======== MATERIAL SHOWN ========
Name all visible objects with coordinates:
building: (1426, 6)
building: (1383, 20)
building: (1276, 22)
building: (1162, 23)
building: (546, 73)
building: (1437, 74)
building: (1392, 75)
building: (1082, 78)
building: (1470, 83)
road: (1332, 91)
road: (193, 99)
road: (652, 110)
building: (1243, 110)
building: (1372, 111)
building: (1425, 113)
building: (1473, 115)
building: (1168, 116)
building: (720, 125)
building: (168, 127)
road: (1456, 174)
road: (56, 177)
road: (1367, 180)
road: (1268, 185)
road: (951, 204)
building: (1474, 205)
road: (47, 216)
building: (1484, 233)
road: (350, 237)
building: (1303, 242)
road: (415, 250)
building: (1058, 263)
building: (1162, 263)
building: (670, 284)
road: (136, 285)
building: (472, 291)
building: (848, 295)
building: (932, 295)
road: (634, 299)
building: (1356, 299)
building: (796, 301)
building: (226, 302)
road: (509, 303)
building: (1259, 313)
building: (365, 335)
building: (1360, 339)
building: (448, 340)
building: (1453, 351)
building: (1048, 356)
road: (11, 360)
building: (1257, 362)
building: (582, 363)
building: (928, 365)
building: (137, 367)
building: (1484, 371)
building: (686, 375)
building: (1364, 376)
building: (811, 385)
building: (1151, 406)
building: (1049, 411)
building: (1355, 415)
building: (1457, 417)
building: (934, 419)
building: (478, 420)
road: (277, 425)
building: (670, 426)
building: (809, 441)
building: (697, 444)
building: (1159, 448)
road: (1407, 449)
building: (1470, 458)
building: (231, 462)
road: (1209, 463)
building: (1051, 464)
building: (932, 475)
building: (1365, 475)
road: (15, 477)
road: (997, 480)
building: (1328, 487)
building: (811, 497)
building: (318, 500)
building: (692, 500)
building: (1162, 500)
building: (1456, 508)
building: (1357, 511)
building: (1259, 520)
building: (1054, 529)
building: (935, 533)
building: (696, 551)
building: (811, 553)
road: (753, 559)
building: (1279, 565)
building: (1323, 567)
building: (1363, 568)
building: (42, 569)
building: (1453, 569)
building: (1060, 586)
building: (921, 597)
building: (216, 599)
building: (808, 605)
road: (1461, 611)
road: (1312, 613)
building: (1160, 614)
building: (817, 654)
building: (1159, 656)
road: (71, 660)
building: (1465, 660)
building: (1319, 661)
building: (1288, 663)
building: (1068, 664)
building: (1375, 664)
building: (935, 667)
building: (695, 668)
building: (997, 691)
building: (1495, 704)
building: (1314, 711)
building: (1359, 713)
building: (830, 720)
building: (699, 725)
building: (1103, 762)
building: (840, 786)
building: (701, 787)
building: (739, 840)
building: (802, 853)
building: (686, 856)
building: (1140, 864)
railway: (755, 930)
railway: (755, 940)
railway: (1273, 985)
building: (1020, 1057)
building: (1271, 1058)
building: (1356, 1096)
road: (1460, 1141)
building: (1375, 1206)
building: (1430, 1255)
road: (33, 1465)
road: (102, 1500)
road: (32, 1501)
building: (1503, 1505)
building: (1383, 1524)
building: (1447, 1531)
========
======== MATERIAL SHOWN ========
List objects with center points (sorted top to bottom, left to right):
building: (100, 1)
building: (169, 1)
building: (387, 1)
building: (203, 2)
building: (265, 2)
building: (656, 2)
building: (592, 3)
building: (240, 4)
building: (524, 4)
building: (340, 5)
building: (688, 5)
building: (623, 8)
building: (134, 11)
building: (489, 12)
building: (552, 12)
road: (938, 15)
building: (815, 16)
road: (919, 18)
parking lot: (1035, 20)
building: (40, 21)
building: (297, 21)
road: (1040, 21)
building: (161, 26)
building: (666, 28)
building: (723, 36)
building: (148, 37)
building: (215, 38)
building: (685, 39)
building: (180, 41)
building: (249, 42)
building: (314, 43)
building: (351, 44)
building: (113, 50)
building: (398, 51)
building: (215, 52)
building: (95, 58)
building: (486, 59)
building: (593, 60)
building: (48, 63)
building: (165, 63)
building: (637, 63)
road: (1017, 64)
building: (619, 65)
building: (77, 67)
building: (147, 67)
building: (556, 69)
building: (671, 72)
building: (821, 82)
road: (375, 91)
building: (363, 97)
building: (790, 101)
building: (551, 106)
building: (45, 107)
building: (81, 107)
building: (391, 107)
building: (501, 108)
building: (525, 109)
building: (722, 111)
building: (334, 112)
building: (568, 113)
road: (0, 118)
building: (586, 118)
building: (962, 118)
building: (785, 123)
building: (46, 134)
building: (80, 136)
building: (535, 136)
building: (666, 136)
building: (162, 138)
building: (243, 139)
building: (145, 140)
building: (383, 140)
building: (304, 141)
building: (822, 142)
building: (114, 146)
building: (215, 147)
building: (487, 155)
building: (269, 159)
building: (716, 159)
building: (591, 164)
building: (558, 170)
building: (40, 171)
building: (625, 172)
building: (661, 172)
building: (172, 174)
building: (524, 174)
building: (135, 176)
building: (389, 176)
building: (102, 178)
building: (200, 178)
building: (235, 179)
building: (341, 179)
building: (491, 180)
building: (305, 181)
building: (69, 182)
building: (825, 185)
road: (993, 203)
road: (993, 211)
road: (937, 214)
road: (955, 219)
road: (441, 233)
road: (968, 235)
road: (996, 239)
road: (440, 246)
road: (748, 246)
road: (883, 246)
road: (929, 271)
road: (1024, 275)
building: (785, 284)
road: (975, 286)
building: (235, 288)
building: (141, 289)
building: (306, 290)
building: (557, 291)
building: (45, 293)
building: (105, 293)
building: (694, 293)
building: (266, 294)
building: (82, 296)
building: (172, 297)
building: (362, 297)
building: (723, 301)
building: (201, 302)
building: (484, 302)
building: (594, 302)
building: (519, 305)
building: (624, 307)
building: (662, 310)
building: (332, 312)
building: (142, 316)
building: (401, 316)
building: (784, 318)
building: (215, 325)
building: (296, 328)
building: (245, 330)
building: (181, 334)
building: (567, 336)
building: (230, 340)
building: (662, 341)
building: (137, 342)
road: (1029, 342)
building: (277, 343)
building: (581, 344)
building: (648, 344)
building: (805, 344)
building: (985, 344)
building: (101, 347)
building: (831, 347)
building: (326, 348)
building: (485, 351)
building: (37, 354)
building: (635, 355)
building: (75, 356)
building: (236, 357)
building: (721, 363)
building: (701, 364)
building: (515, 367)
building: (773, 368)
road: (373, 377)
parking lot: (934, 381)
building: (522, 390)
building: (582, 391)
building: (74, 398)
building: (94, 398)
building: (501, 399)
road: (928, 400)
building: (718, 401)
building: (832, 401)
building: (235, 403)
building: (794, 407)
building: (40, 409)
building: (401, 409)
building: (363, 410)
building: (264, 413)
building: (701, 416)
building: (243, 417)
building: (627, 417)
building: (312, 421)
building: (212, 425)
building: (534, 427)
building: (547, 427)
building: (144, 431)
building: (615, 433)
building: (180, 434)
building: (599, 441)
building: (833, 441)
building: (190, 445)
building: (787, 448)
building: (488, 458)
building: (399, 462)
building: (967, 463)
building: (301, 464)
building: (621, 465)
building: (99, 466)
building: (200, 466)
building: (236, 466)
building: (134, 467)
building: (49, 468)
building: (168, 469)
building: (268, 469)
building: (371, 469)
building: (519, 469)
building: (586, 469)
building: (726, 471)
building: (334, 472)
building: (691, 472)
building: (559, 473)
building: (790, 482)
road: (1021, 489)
========
● **WORK ITEM**
Pull out all lines containing the word "objects" from the entries above.

● **EXERCISE SOLUTION**
Name all visible objects with coordinates:
List objects with center points (sorted top to bottom, left to right):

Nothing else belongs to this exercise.